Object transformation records
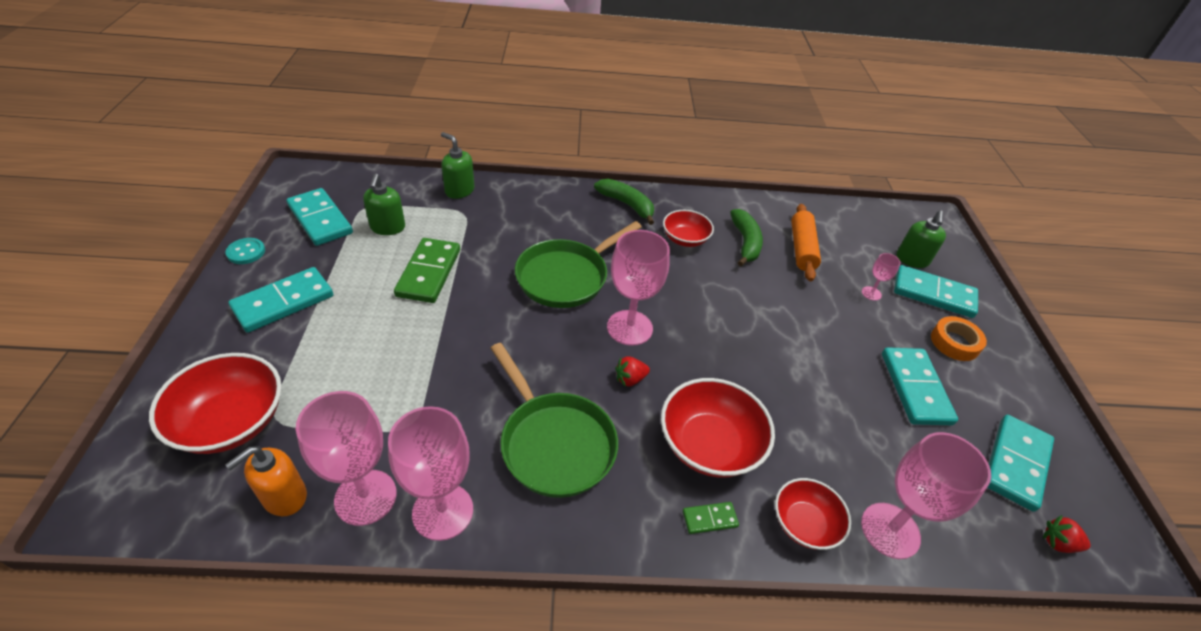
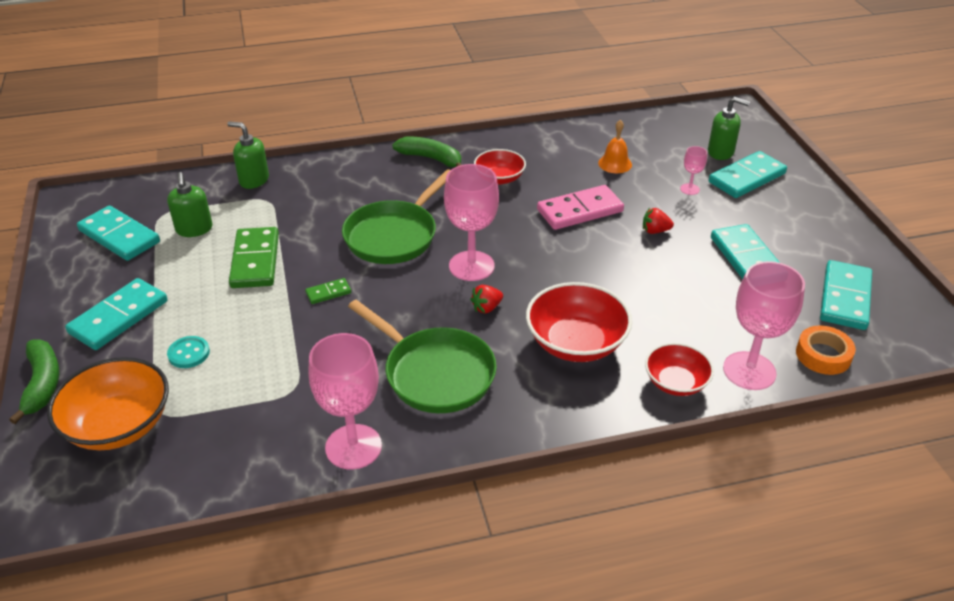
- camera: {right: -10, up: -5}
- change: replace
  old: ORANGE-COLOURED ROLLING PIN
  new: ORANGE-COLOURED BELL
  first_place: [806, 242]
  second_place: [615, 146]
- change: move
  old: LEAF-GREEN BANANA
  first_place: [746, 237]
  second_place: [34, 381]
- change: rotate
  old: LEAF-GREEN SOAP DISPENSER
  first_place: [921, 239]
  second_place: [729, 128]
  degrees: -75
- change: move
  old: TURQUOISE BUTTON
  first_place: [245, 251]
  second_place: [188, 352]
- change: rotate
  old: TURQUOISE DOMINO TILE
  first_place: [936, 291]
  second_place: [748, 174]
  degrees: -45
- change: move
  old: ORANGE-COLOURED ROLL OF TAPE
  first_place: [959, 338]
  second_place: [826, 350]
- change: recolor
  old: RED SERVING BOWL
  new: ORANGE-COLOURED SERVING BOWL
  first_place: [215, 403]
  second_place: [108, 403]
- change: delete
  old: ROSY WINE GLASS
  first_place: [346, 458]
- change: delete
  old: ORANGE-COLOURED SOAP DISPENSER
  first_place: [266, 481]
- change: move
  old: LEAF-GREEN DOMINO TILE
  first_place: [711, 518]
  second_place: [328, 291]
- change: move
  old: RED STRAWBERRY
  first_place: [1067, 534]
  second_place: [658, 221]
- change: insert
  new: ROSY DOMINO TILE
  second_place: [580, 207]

▸ **WORK INSTRUCTION**: Above are the records; repeat exactly the lines from the one holding "second_place: [34, 381]" down to the one holding "old: ROSY WINE GLASS", end lines included.

▸ **YOUR RESPONSE**:
  second_place: [34, 381]
- change: rotate
  old: LEAF-GREEN SOAP DISPENSER
  first_place: [921, 239]
  second_place: [729, 128]
  degrees: -75
- change: move
  old: TURQUOISE BUTTON
  first_place: [245, 251]
  second_place: [188, 352]
- change: rotate
  old: TURQUOISE DOMINO TILE
  first_place: [936, 291]
  second_place: [748, 174]
  degrees: -45
- change: move
  old: ORANGE-COLOURED ROLL OF TAPE
  first_place: [959, 338]
  second_place: [826, 350]
- change: recolor
  old: RED SERVING BOWL
  new: ORANGE-COLOURED SERVING BOWL
  first_place: [215, 403]
  second_place: [108, 403]
- change: delete
  old: ROSY WINE GLASS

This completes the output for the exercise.